Object state change records
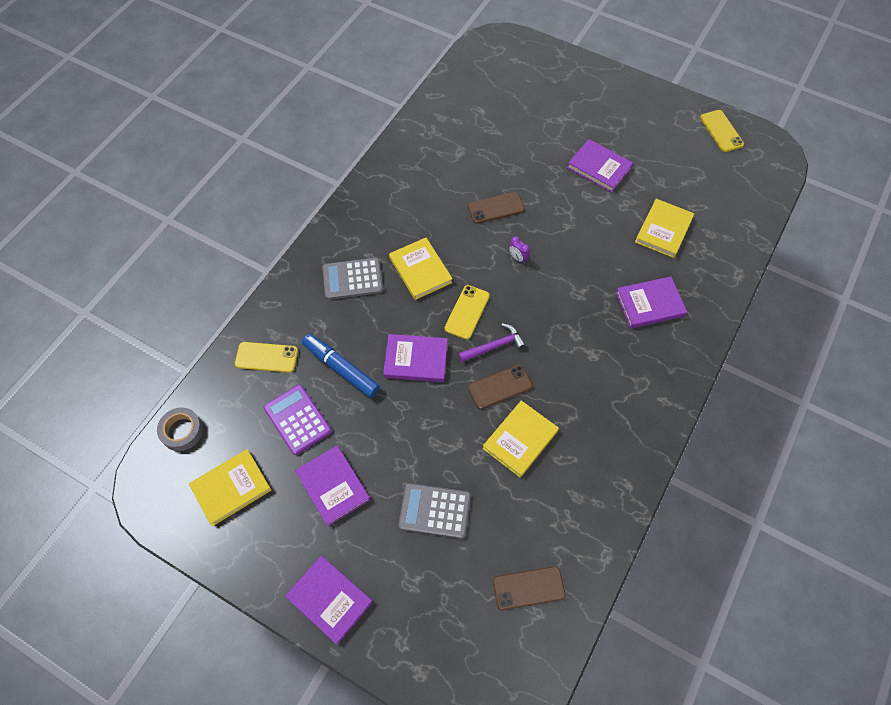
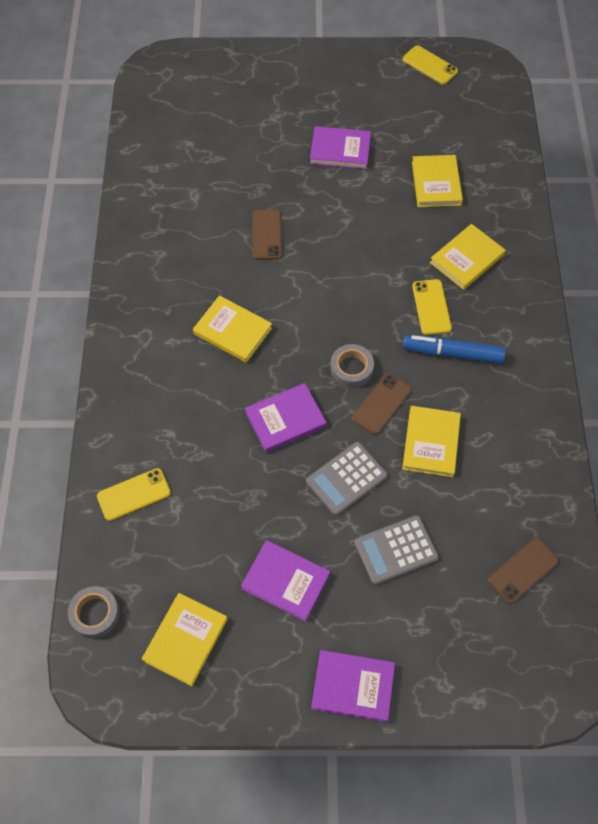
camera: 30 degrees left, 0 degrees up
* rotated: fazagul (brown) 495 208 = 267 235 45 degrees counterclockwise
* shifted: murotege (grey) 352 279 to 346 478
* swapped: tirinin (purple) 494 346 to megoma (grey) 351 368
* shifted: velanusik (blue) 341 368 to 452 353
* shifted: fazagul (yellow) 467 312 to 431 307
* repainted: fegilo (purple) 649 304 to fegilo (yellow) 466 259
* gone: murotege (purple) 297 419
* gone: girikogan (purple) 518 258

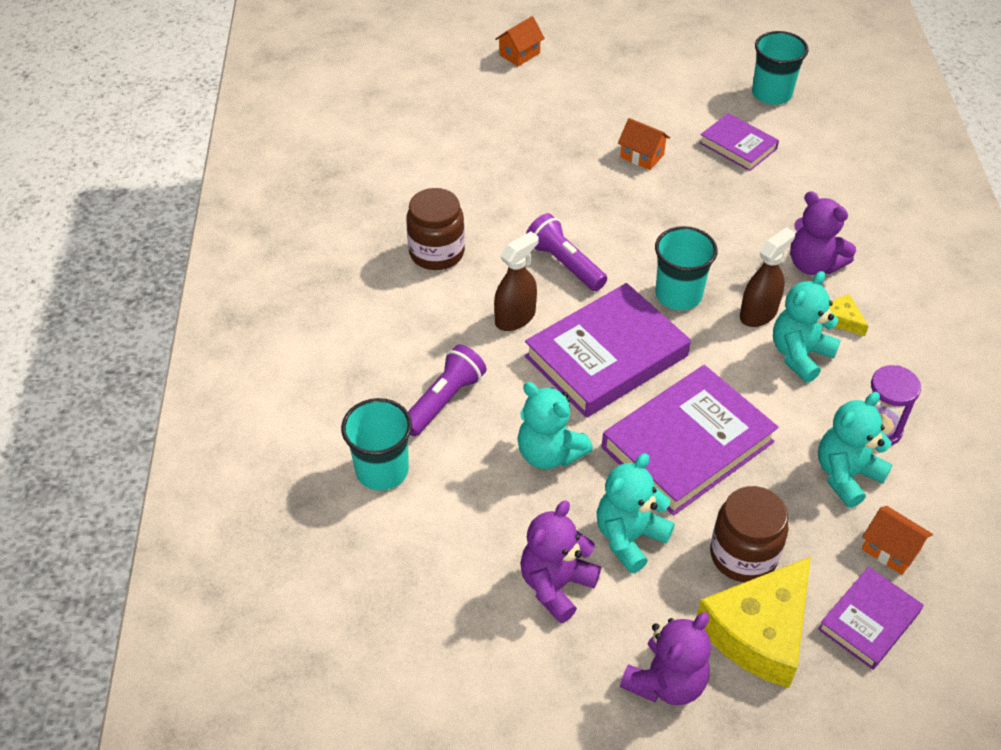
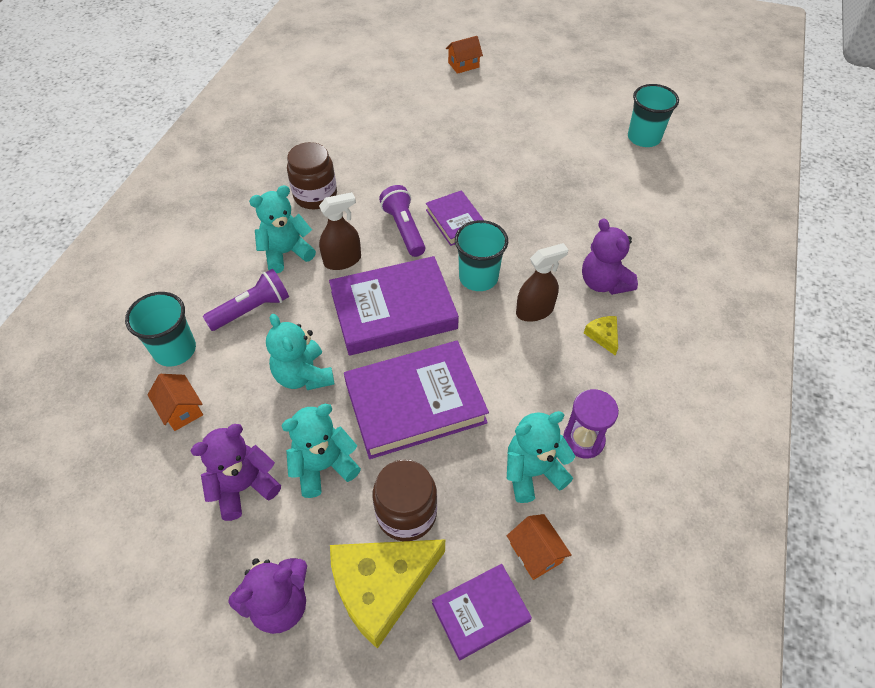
camera: 20 degrees right, 5 degrees up
* shifted:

- _Task to carry out_
Output the records above exactly as written, but leave out the pictures.

- _Output_
camera: 30 degrees left, 0 degrees up
* rotated: fazagul (brown) 495 208 = 267 235 45 degrees counterclockwise
* shifted: murotege (grey) 352 279 to 346 478
* swapped: tirinin (purple) 494 346 to megoma (grey) 351 368
* shifted: velanusik (blue) 341 368 to 452 353
* shifted: fazagul (yellow) 467 312 to 431 307
* repainted: fegilo (purple) 649 304 to fegilo (yellow) 466 259
* gone: murotege (purple) 297 419
* gone: girikogan (purple) 518 258

camera: 20 degrees right, 5 degrees up
* shifted:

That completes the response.